(DATA EXTRACT begins)
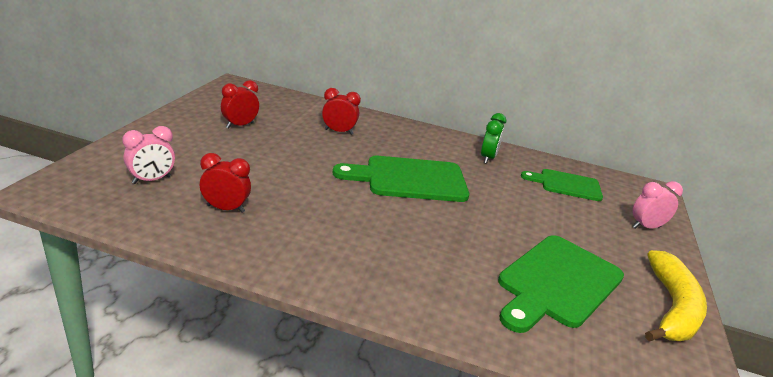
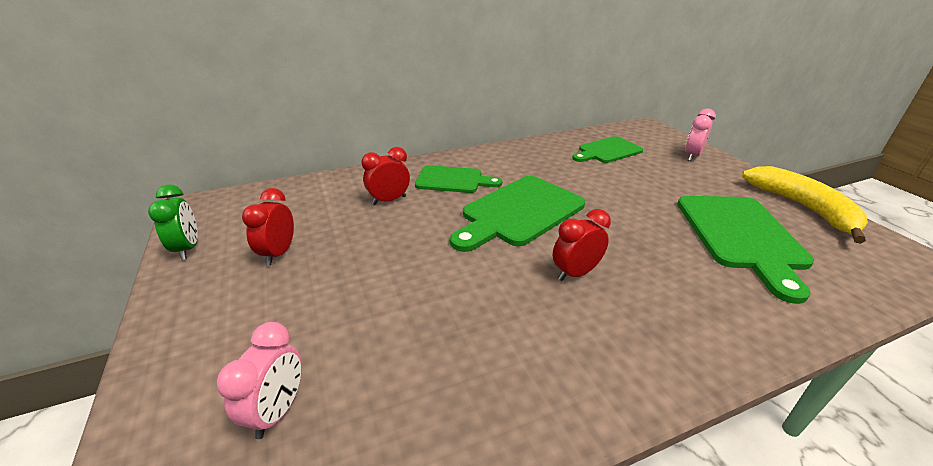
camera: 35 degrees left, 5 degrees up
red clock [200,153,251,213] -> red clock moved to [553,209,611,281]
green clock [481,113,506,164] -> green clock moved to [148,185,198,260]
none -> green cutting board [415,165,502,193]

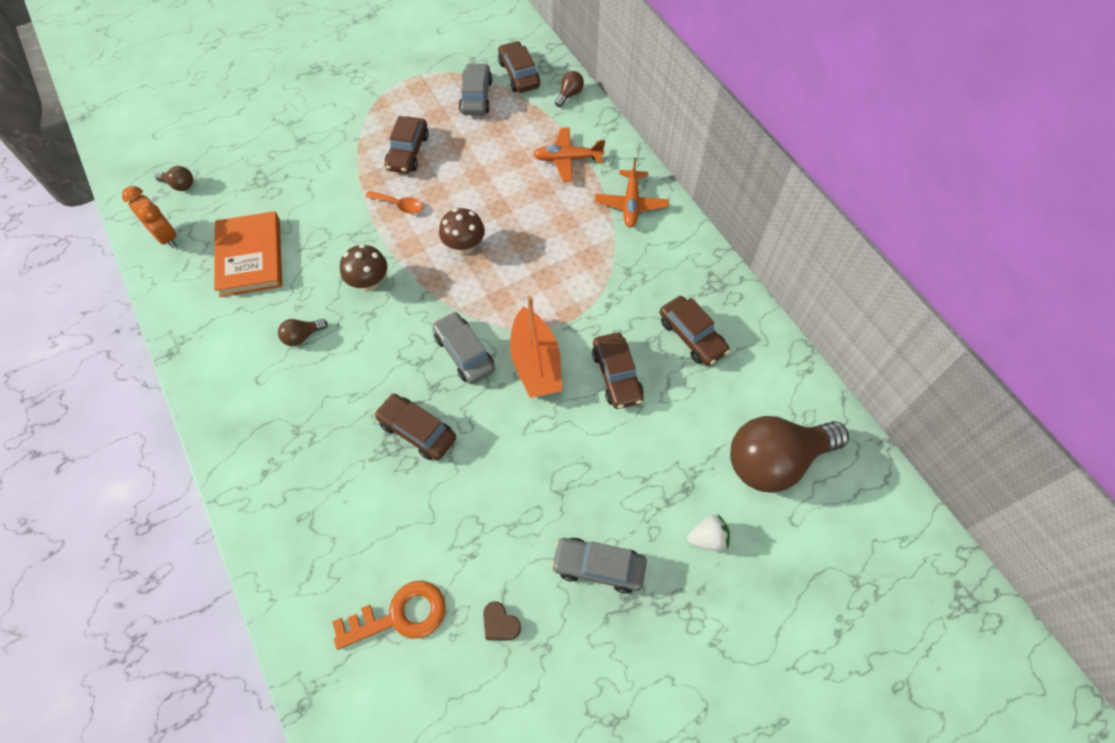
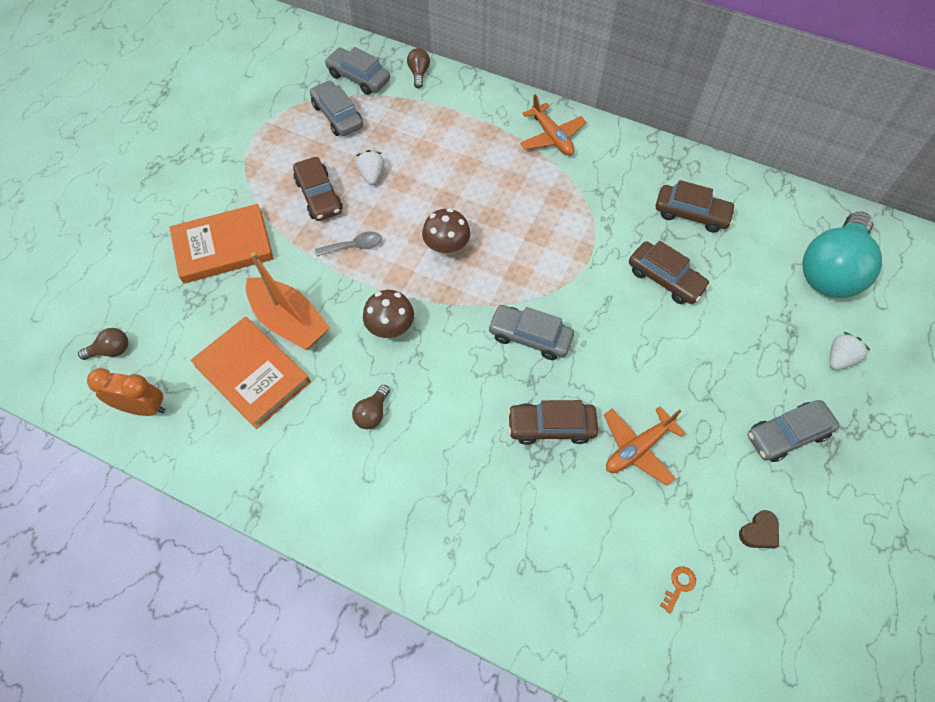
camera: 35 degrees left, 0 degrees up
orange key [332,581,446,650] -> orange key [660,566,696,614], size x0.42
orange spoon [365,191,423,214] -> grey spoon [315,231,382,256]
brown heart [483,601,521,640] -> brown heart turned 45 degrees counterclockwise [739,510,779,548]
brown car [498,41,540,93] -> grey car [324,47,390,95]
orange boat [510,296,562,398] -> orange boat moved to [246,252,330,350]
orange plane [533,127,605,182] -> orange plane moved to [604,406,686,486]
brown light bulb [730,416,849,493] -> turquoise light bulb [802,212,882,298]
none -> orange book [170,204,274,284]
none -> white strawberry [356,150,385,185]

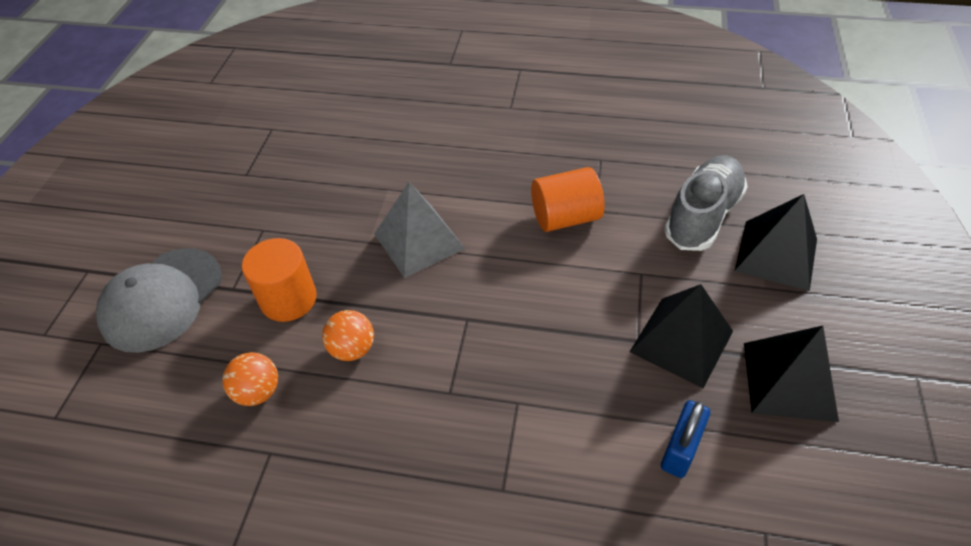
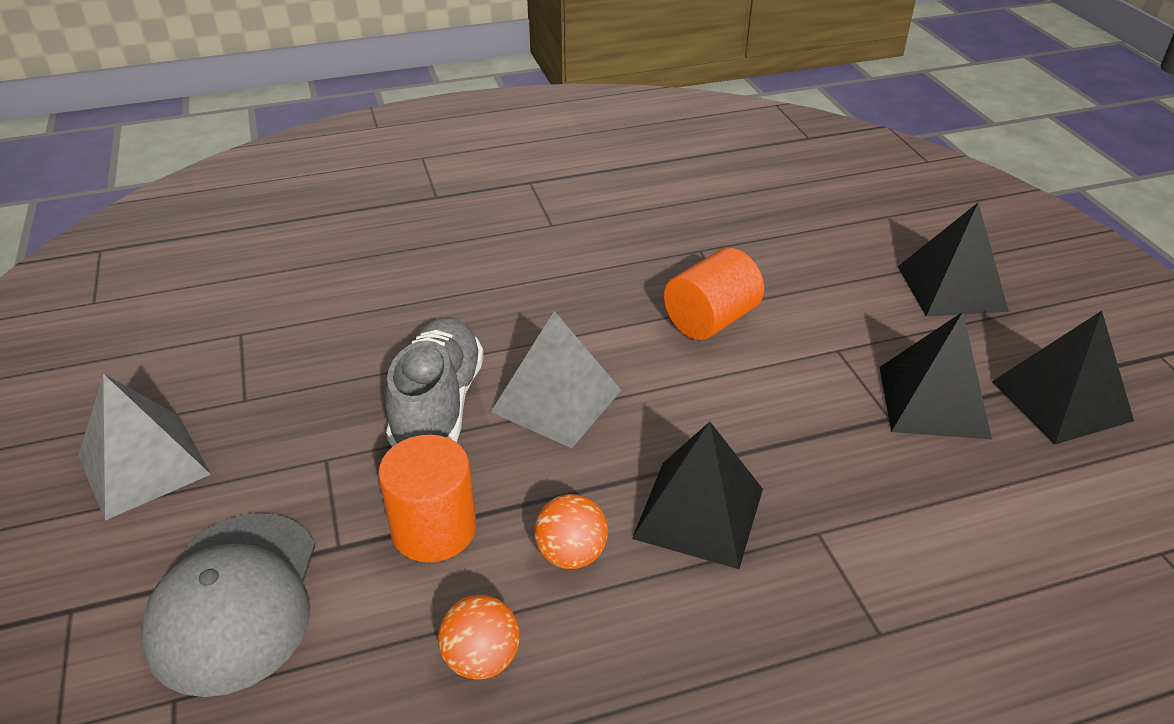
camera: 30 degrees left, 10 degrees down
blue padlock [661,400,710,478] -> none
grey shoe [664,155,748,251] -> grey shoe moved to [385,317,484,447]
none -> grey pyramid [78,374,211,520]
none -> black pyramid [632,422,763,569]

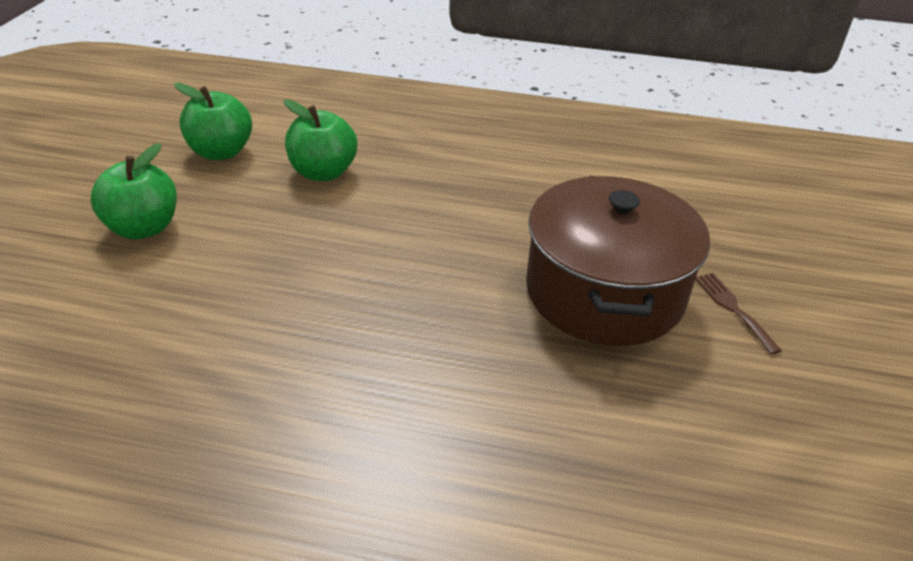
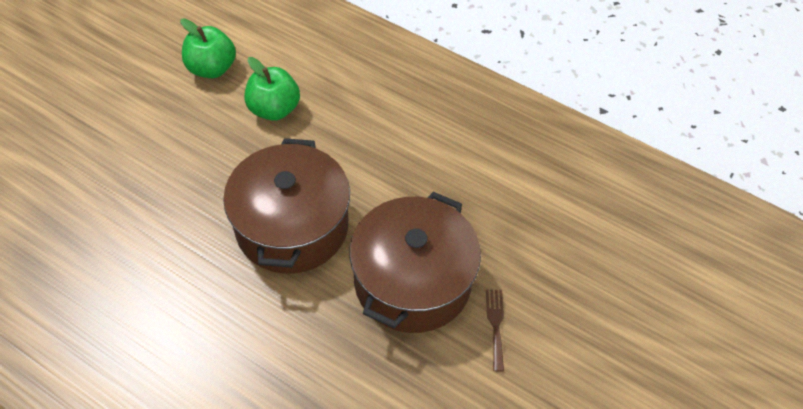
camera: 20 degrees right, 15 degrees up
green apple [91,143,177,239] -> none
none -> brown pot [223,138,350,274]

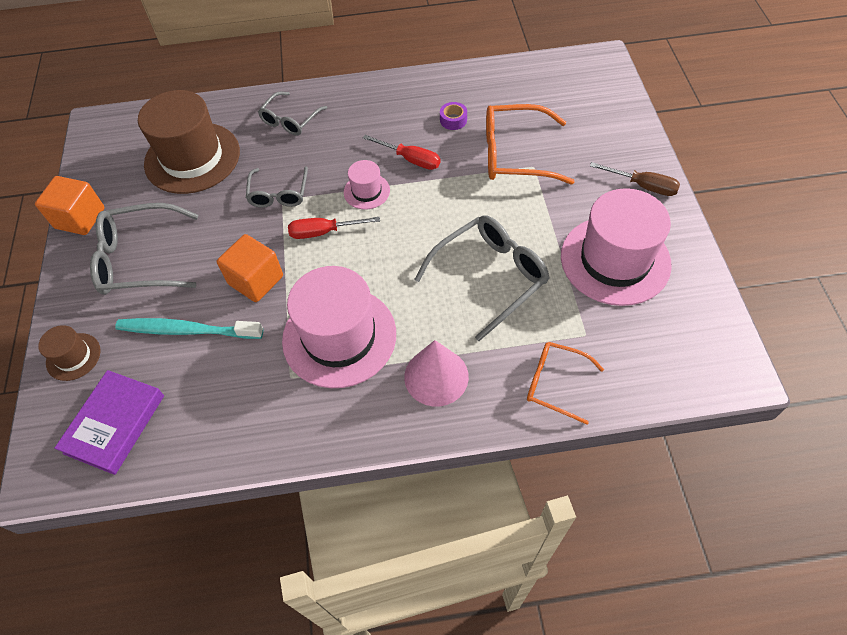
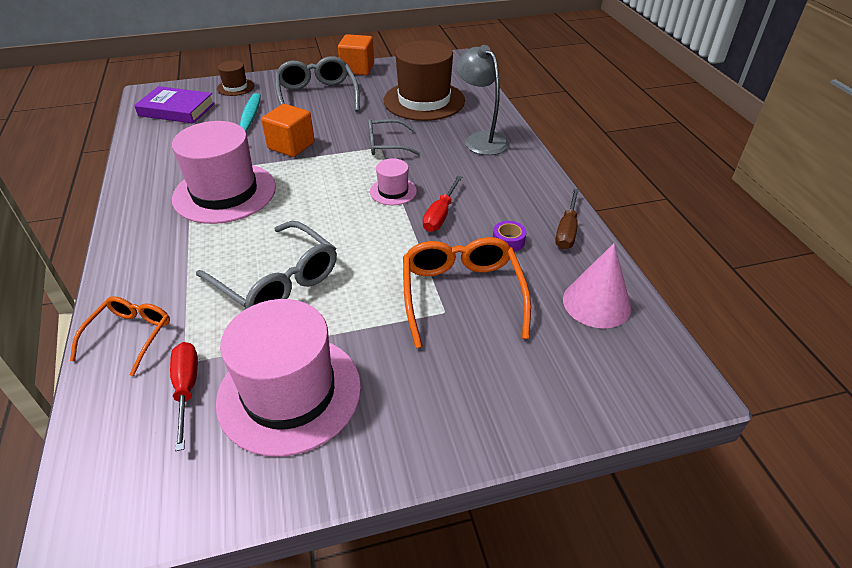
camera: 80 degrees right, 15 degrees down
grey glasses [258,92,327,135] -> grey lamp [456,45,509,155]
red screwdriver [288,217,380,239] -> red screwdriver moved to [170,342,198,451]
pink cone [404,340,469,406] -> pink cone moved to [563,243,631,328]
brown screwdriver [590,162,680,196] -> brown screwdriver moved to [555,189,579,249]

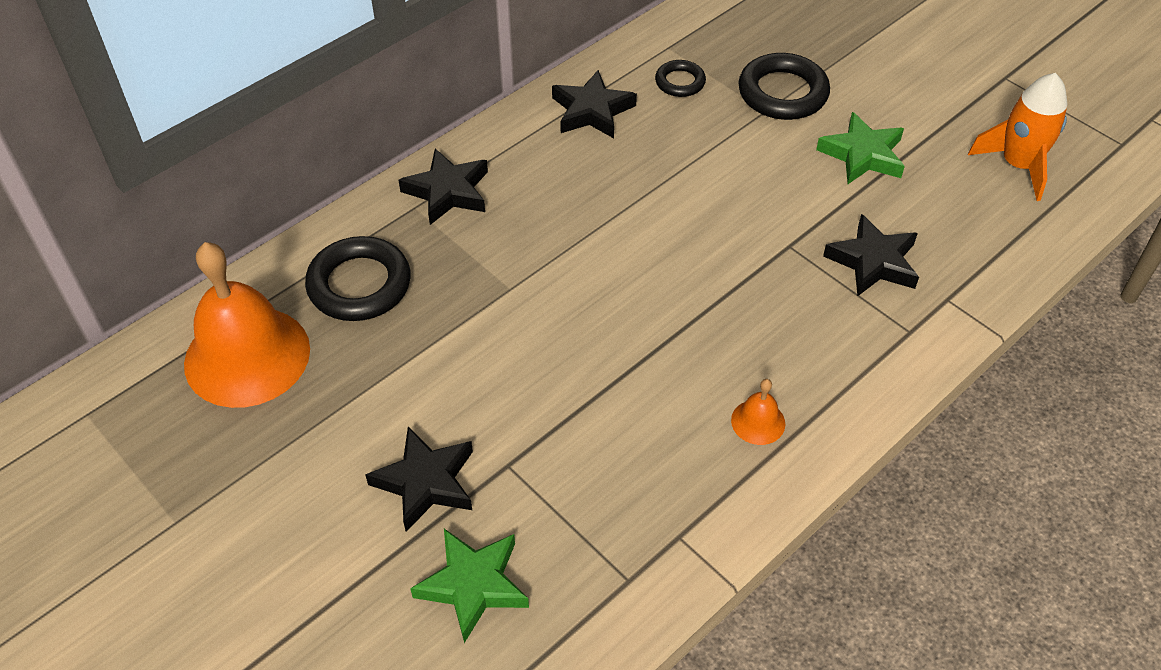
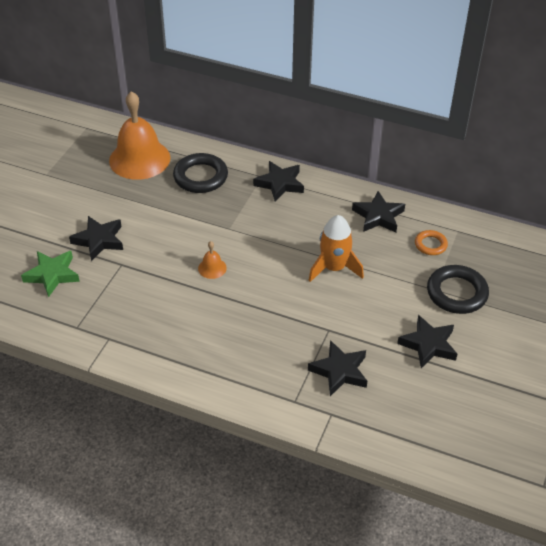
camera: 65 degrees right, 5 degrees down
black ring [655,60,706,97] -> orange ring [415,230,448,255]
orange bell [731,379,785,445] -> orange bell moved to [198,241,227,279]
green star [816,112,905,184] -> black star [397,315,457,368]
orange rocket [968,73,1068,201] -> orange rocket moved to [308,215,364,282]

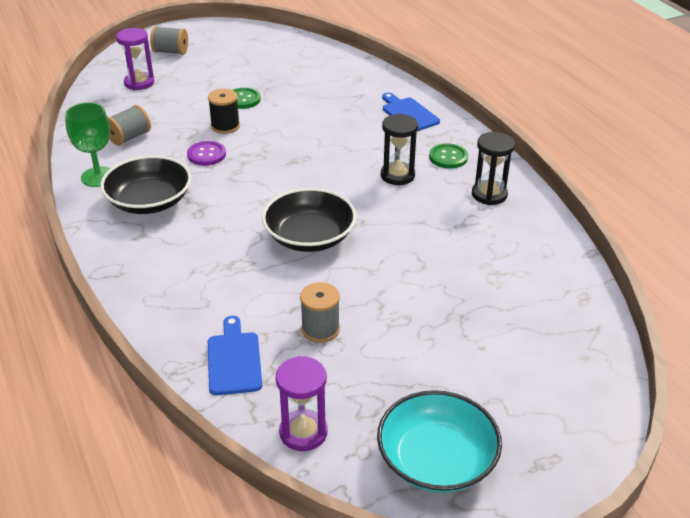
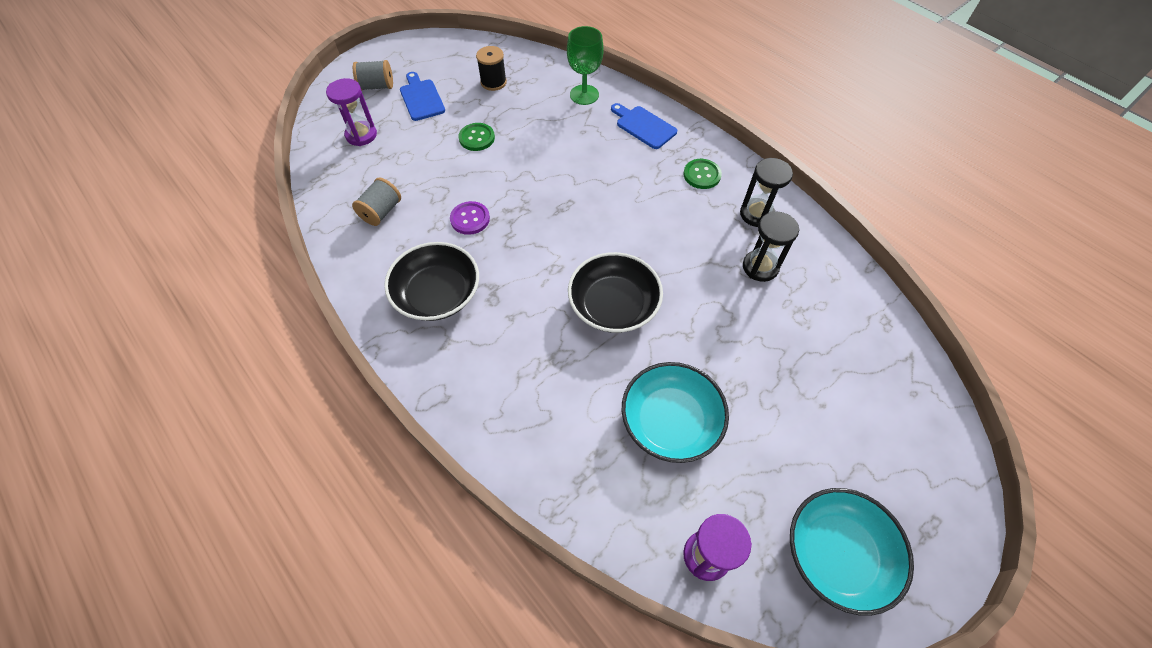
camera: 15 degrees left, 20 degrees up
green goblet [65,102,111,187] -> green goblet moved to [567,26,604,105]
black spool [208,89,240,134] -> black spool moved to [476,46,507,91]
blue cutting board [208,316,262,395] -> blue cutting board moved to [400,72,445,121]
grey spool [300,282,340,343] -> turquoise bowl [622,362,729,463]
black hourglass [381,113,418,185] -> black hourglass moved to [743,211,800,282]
(DATA EXTRACT ends)
AIM OF THE EXERCISE: Every line in the records above with the string "spool" in it should be shown.

ANSWER BOX:
black spool [208,89,240,134] -> black spool moved to [476,46,507,91]
grey spool [300,282,340,343] -> turquoise bowl [622,362,729,463]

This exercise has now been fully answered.